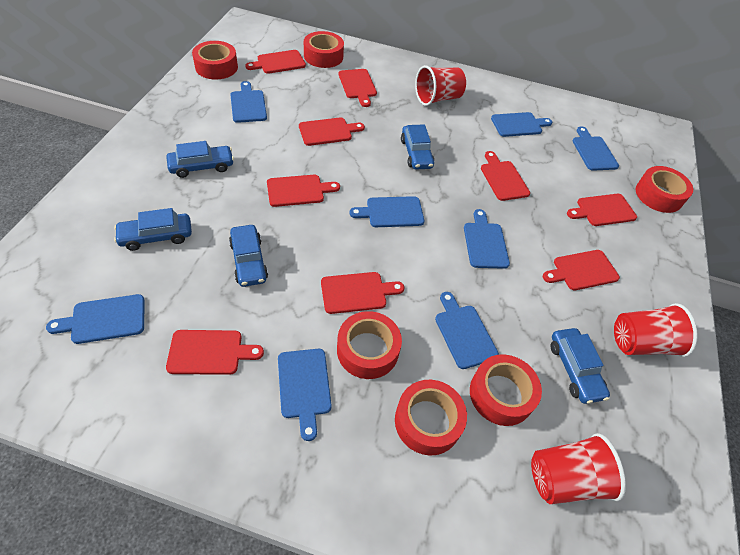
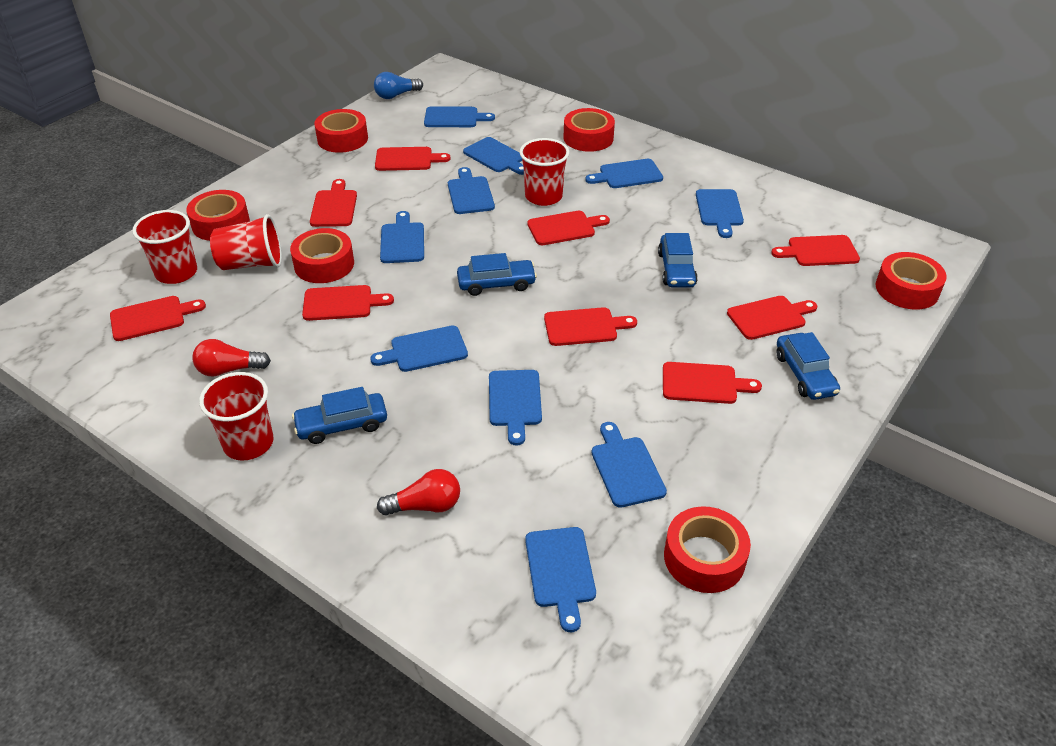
blue car: 5 -> 4
blue cutting board: 8 -> 10
blue light bulb: 0 -> 1
red cup: 3 -> 4
red light bulb: 0 -> 2

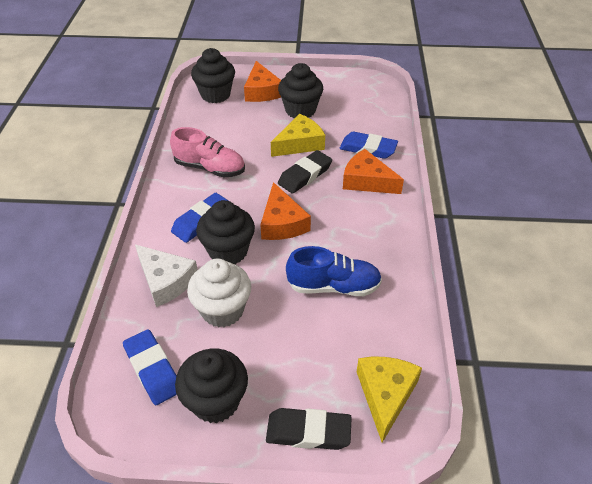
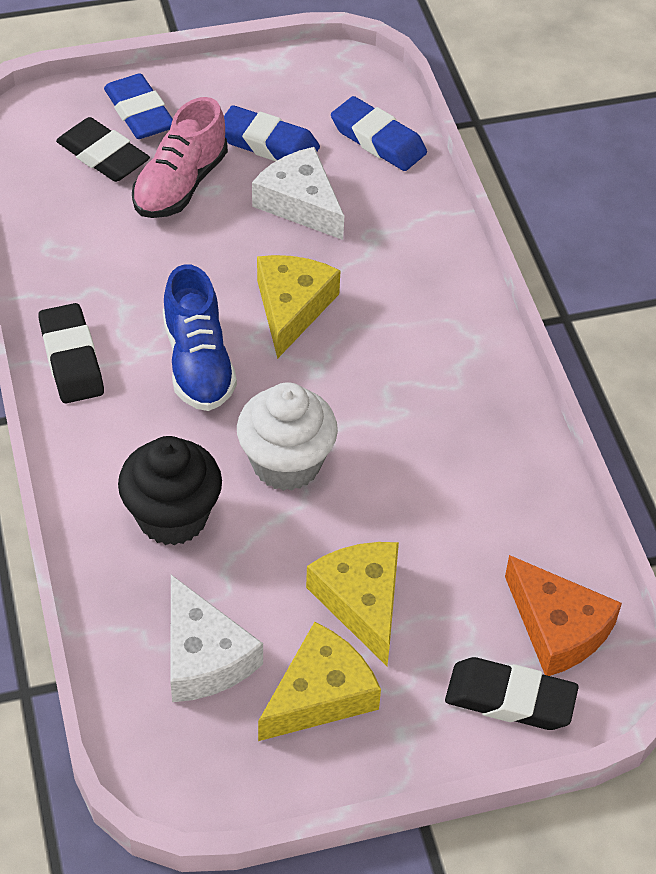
black cupcake: 4 -> 1
black eraser: 2 -> 3
orange cheese: 3 -> 1
white cheese: 1 -> 2
yellow cheese: 2 -> 3

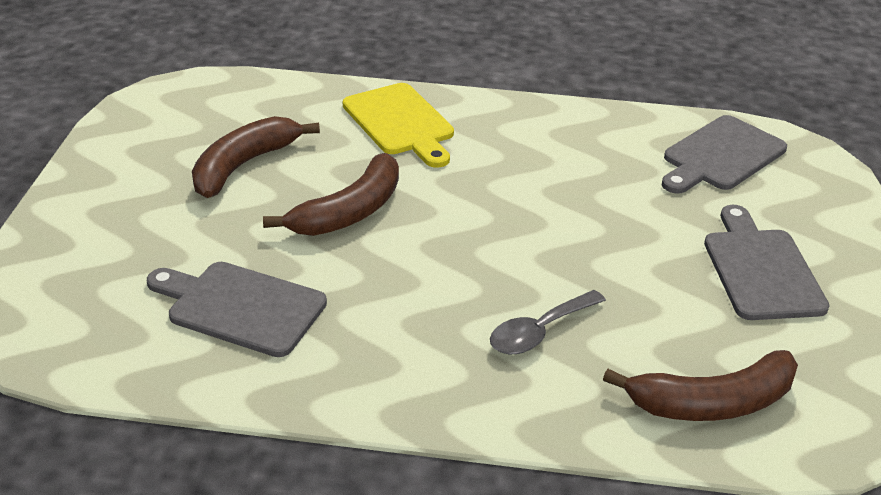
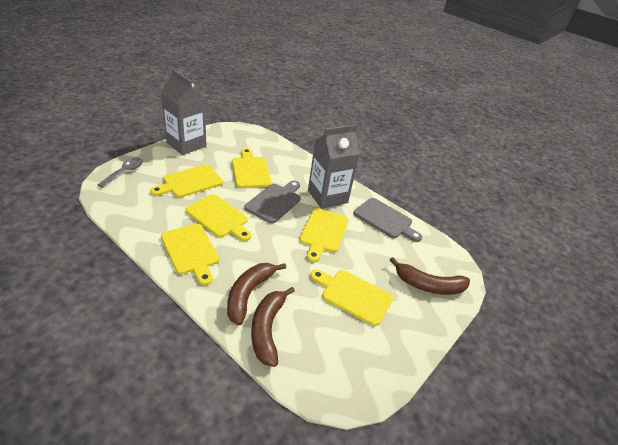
grey carton: 0 -> 2
grey cutting board: 3 -> 2
yellow cutting board: 1 -> 6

THE PROBLEM>
Search the entries for "board" and copy each matching line.

TASK RESULT>
blue cutting board: 8 -> 10
grey cutting board: 3 -> 2
yellow cutting board: 1 -> 6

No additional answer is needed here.